■ **PROBLEM TO SOLVE**: Search the data for the word "none" and copy each line that has it.

■ **ENTRIES SUPPLIED**:

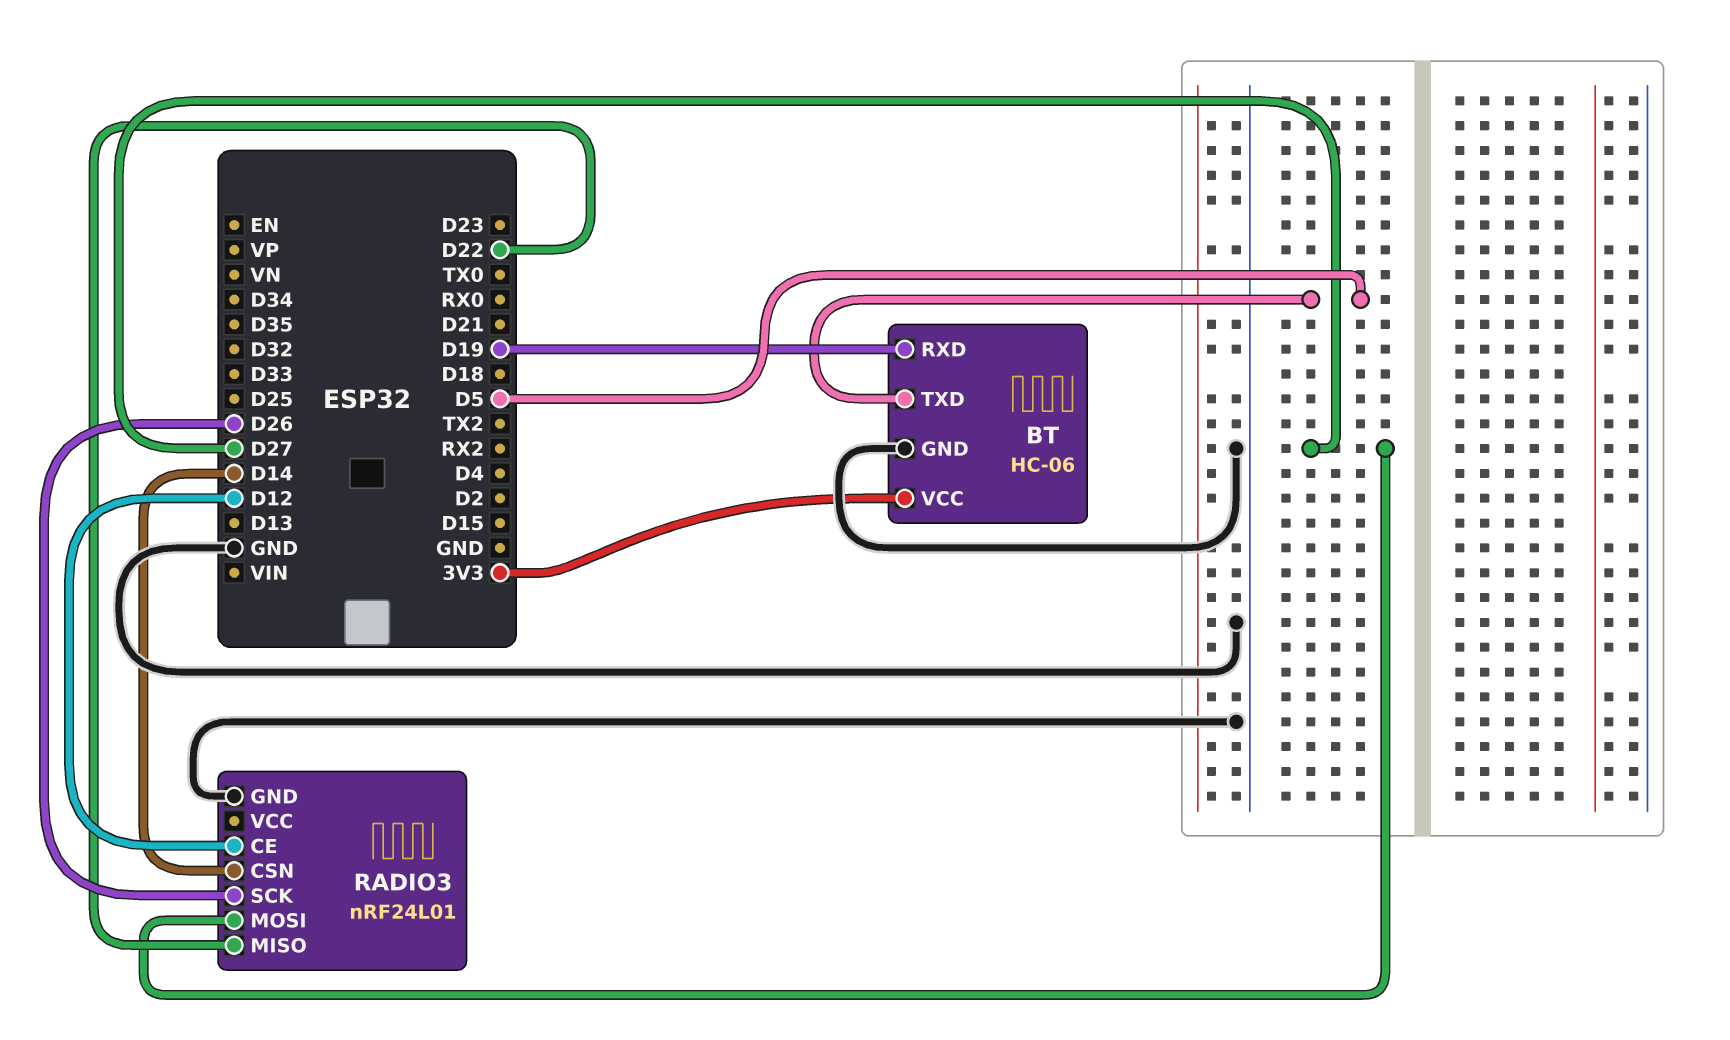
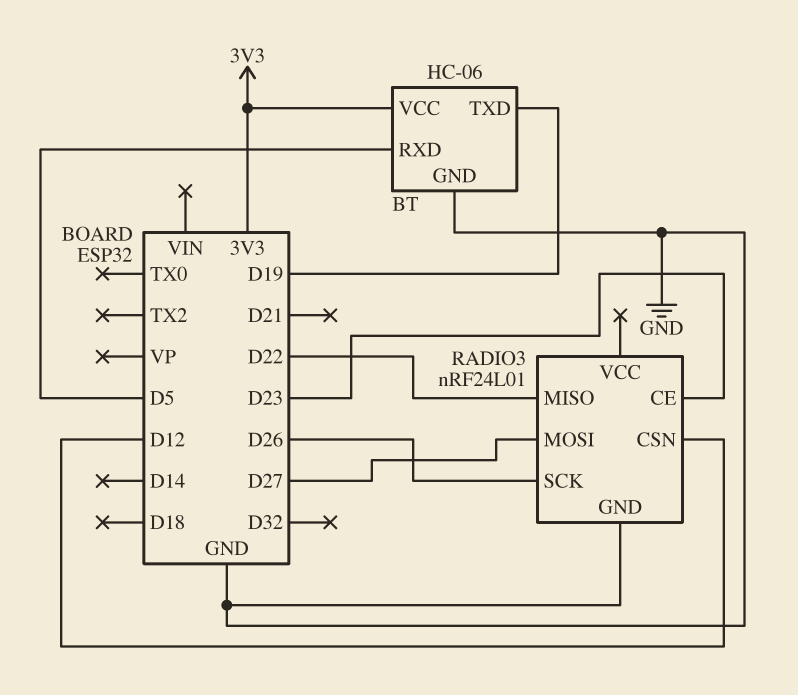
BT pin RXD: D19 -> D5
BT pin TXD: D5 -> D19
RADIO3 pin CE: D12 -> D23
RADIO3 pin CSN: D14 -> D12

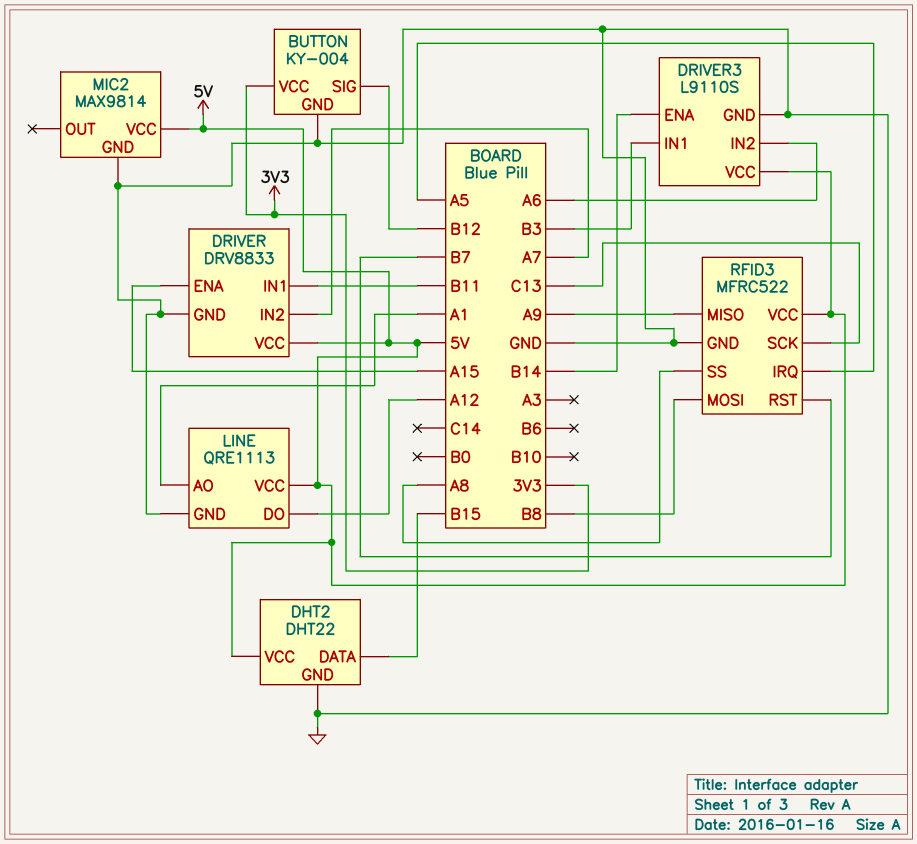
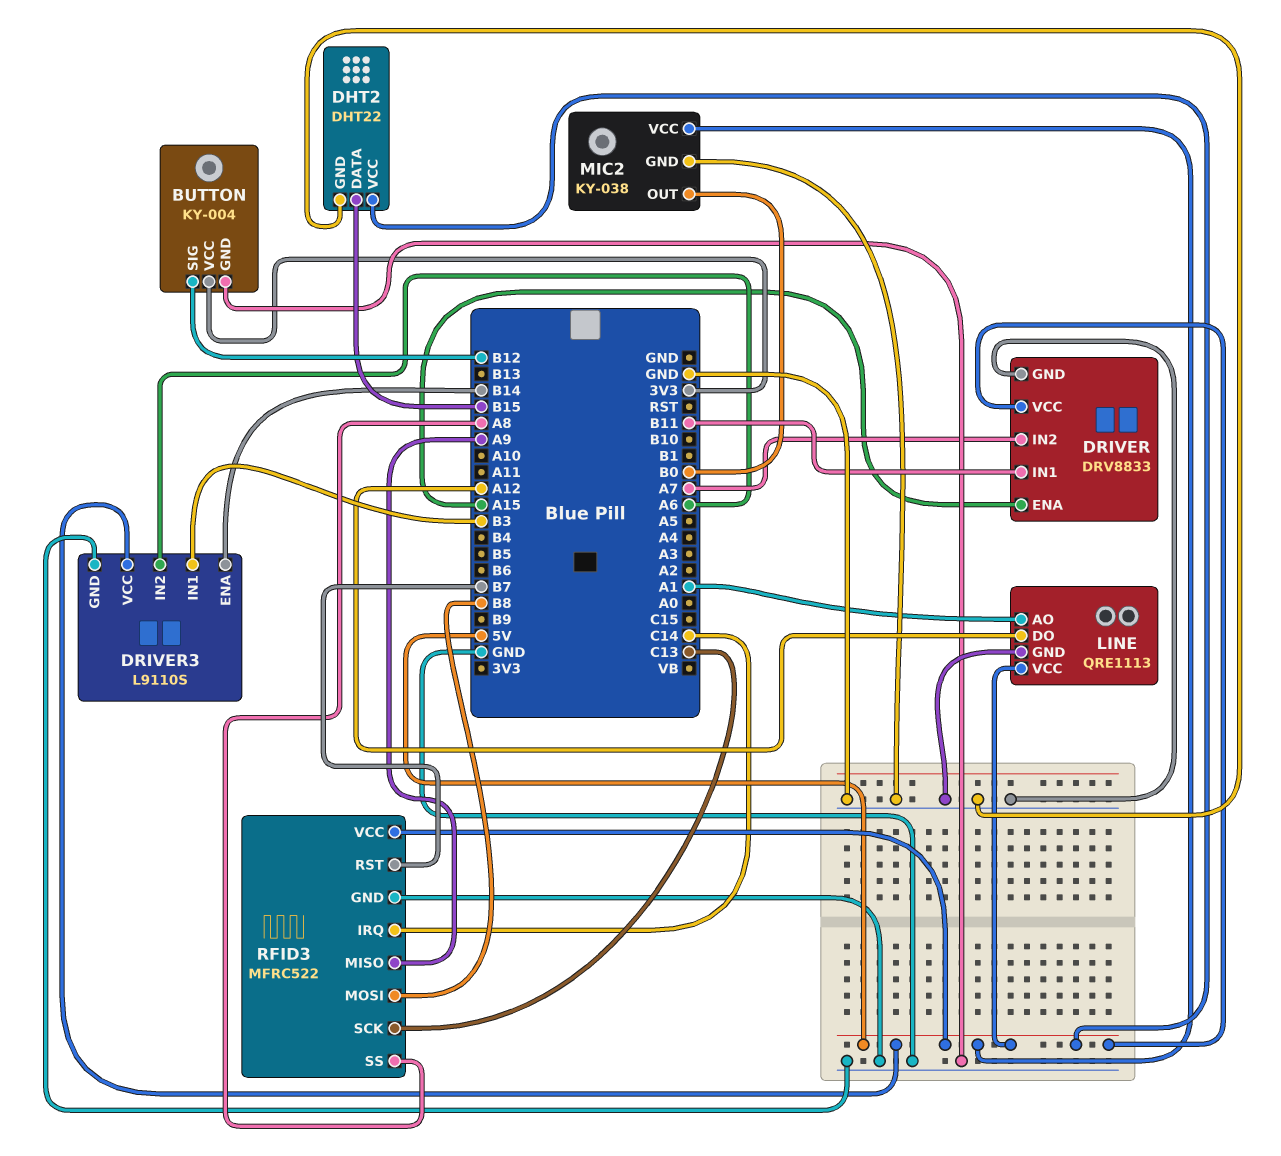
MIC2: MAX9814 -> KY-038
MIC2 pin OUT: none -> B0
RFID3 pin IRQ: A5 -> C14

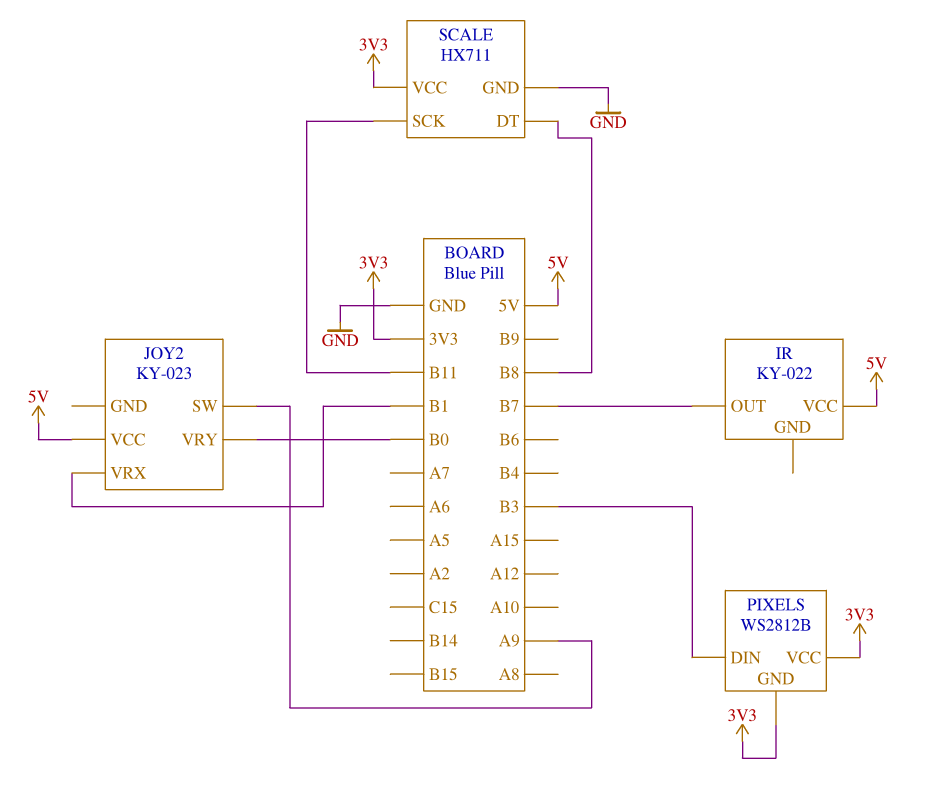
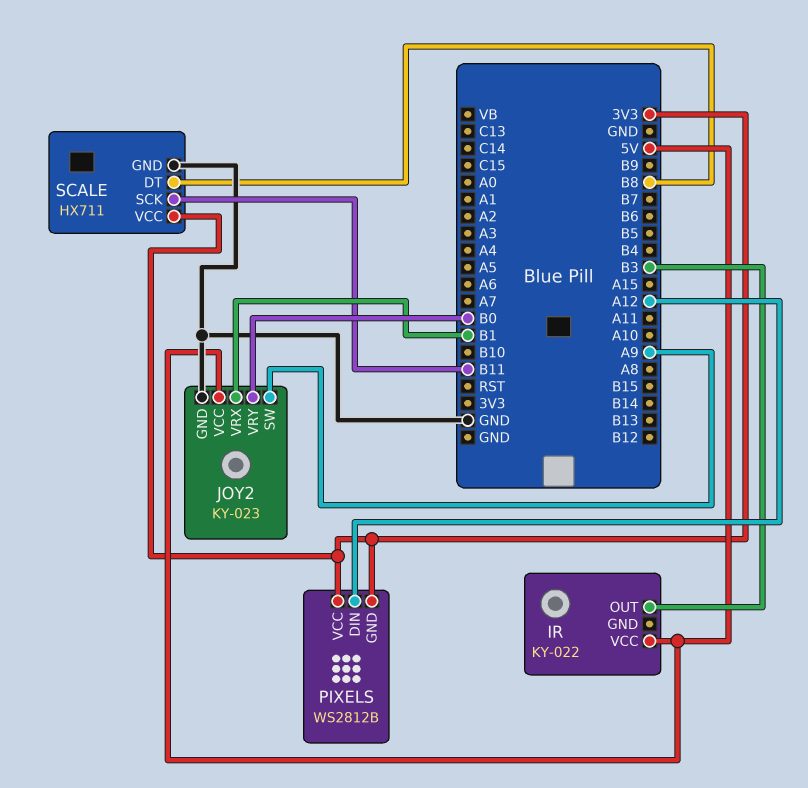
IR pin OUT: B7 -> B3
JOY2 pin GND: none -> GND
PIXELS pin DIN: B3 -> A12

■ **SOLVED PROBLEM**:
MIC2 pin OUT: none -> B0
JOY2 pin GND: none -> GND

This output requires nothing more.